Reproduce the text of the material below word for word, leaving out the pictures.

= = = =

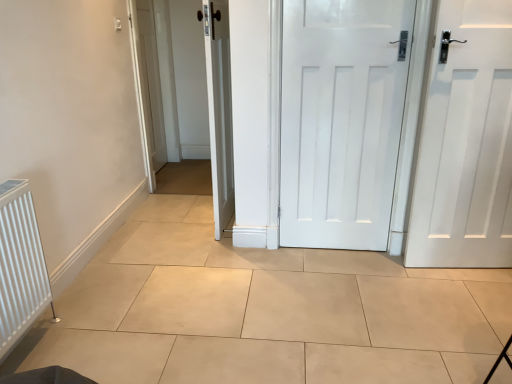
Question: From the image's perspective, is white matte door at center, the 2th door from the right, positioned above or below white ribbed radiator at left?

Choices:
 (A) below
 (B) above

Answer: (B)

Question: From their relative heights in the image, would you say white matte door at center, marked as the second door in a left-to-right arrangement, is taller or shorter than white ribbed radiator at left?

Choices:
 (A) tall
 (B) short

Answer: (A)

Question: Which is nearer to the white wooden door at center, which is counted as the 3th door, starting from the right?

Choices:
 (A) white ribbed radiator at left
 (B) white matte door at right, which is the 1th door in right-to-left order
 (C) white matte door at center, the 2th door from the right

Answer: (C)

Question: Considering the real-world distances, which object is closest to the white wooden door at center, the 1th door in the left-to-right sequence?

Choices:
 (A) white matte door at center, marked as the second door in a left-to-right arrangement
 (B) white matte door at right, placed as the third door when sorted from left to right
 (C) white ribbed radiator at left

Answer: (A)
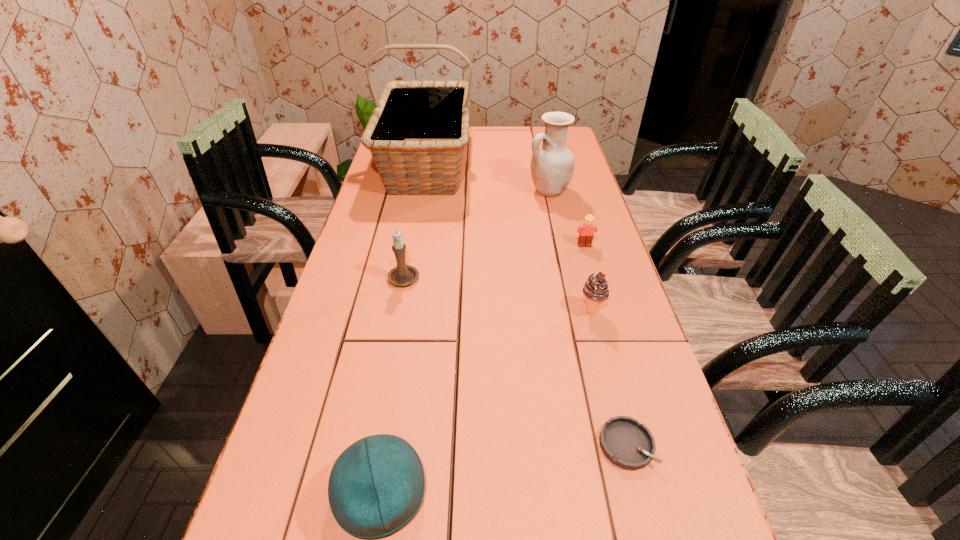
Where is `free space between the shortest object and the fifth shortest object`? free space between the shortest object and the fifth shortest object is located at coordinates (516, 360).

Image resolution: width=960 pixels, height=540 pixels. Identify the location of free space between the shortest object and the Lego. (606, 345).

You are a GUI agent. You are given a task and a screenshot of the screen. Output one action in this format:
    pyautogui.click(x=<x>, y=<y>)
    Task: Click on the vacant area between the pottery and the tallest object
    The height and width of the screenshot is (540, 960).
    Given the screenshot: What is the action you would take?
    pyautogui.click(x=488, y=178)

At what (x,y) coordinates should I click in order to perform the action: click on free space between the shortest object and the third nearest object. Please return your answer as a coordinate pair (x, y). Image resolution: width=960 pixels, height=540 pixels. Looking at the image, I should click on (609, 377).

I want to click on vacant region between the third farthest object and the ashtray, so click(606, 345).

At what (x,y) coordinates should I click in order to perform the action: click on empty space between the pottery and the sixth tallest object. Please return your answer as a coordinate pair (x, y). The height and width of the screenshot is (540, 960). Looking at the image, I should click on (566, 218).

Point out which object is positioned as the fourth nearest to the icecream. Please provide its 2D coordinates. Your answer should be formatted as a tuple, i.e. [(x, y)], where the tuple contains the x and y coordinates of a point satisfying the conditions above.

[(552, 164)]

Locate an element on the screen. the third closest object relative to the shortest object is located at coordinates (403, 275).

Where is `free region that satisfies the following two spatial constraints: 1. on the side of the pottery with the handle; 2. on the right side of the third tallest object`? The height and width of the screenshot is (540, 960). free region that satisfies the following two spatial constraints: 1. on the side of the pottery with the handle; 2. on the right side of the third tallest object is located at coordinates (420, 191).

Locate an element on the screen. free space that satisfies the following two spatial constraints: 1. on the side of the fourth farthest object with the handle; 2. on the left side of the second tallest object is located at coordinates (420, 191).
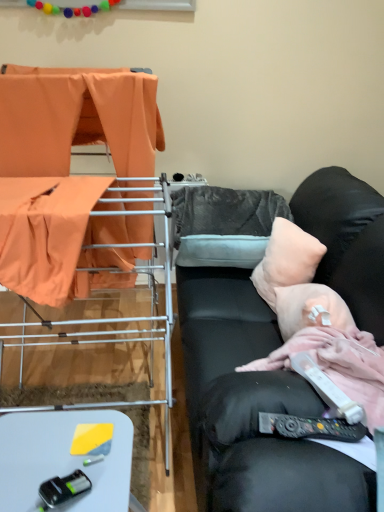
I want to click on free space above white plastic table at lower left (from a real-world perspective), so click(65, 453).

= = = =

§ **RESPONSE TO THE EXERCISE**
Question: From the image's perspective, is white matte door at center, the 2th door from the right, positioned above or below white ribbed radiator at left?

Choices:
 (A) below
 (B) above

Answer: (B)

Question: From their relative heights in the image, would you say white matte door at center, marked as the second door in a left-to-right arrangement, is taller or shorter than white ribbed radiator at left?

Choices:
 (A) tall
 (B) short

Answer: (A)

Question: Which is nearer to the white wooden door at center, which is counted as the 3th door, starting from the right?

Choices:
 (A) white ribbed radiator at left
 (B) white matte door at right, which is the 1th door in right-to-left order
 (C) white matte door at center, the 2th door from the right

Answer: (C)

Question: Considering the real-world distances, which object is closest to the white wooden door at center, the 1th door in the left-to-right sequence?

Choices:
 (A) white matte door at center, marked as the second door in a left-to-right arrangement
 (B) white matte door at right, placed as the third door when sorted from left to right
 (C) white ribbed radiator at left

Answer: (A)
Where is `free space between the shortest object and the fifth shortest object`? free space between the shortest object and the fifth shortest object is located at coordinates (516, 360).

Image resolution: width=960 pixels, height=540 pixels. Identify the location of free space between the shortest object and the Lego. (606, 345).

You are a GUI agent. You are given a task and a screenshot of the screen. Output one action in this format:
    pyautogui.click(x=<x>, y=<y>)
    Task: Click on the vacant area between the pottery and the tallest object
    The height and width of the screenshot is (540, 960).
    Given the screenshot: What is the action you would take?
    pyautogui.click(x=488, y=178)

At what (x,y) coordinates should I click in order to perform the action: click on free space between the shortest object and the third nearest object. Please return your answer as a coordinate pair (x, y). Image resolution: width=960 pixels, height=540 pixels. Looking at the image, I should click on (609, 377).

I want to click on vacant region between the third farthest object and the ashtray, so click(606, 345).

At what (x,y) coordinates should I click in order to perform the action: click on empty space between the pottery and the sixth tallest object. Please return your answer as a coordinate pair (x, y). The height and width of the screenshot is (540, 960). Looking at the image, I should click on (566, 218).

Point out which object is positioned as the fourth nearest to the icecream. Please provide its 2D coordinates. Your answer should be formatted as a tuple, i.e. [(x, y)], where the tuple contains the x and y coordinates of a point satisfying the conditions above.

[(552, 164)]

Locate an element on the screen. the third closest object relative to the shortest object is located at coordinates (403, 275).

Where is `free region that satisfies the following two spatial constraints: 1. on the side of the pottery with the handle; 2. on the right side of the third tallest object`? The height and width of the screenshot is (540, 960). free region that satisfies the following two spatial constraints: 1. on the side of the pottery with the handle; 2. on the right side of the third tallest object is located at coordinates (420, 191).

Locate an element on the screen. free space that satisfies the following two spatial constraints: 1. on the side of the fourth farthest object with the handle; 2. on the left side of the second tallest object is located at coordinates (420, 191).
I want to click on free space above white plastic table at lower left (from a real-world perspective), so click(65, 453).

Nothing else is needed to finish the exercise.